Change listing data:
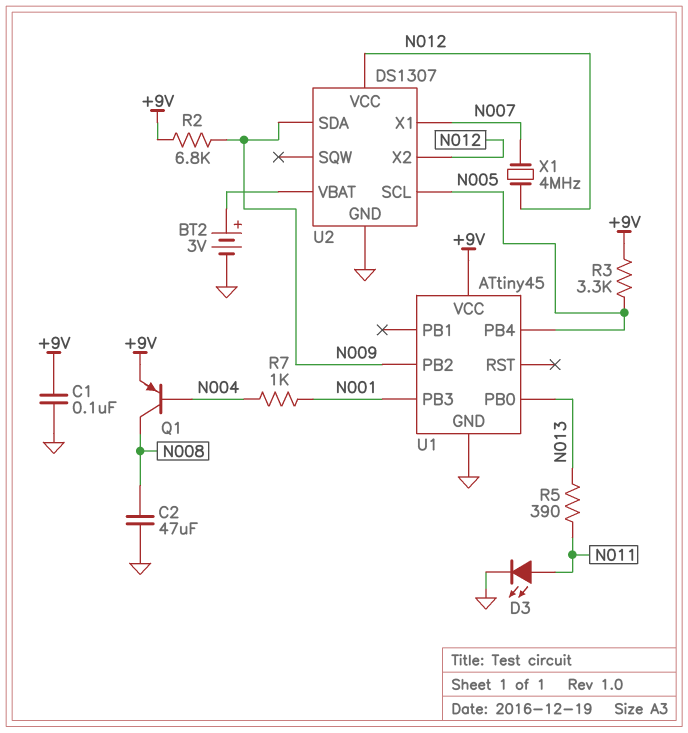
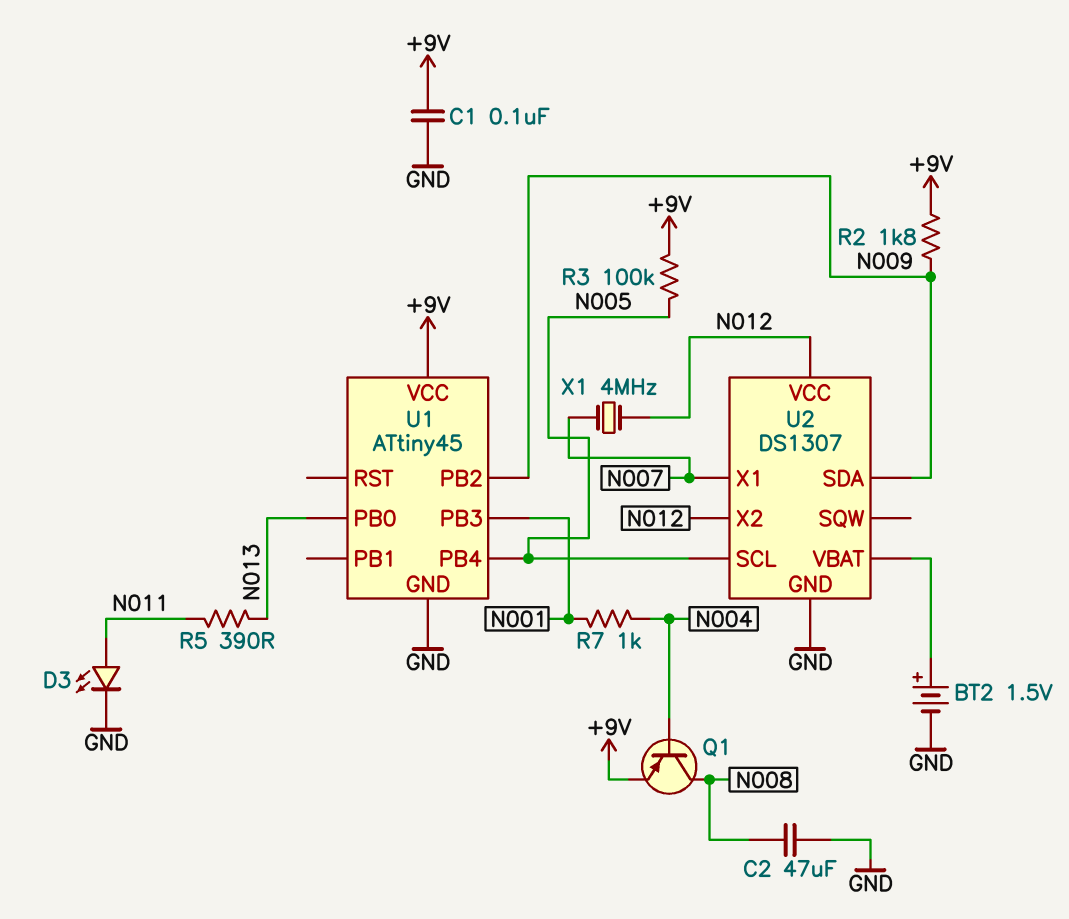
BT2: 3V (plus U2/VBAT, minus GND) -> 1.5V (plus U2/VBAT, minus GND)
R2: 6.8k (+9V, N009) -> 1.8k (+9V, N009)
R3: 3.3k (+9V, N005) -> 100k (+9V, N005)

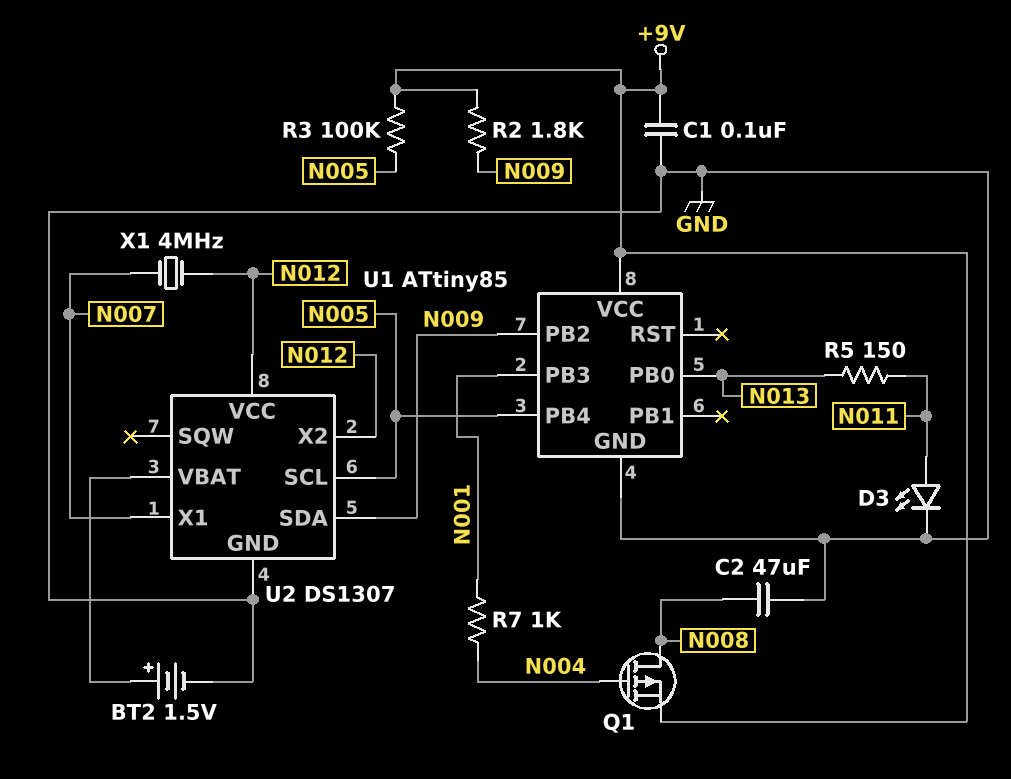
Q1: PNP (B N004, C N008, E +9V) -> PMOS (G N004, D N008, S +9V)
R5: 390 (N011, N013) -> 150 (N011, N013)
U1: ATtiny45 -> ATtiny85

• EXERCISE DESCRIPTION: Leaving the images out, print the records above exactly.

• ANSWER TO THIS PROBLEM:
BT2: 3V (plus U2/VBAT, minus GND) -> 1.5V (plus U2/VBAT, minus GND)
R2: 6.8k (+9V, N009) -> 1.8k (+9V, N009)
R3: 3.3k (+9V, N005) -> 100k (+9V, N005)

Q1: PNP (B N004, C N008, E +9V) -> PMOS (G N004, D N008, S +9V)
R5: 390 (N011, N013) -> 150 (N011, N013)
U1: ATtiny45 -> ATtiny85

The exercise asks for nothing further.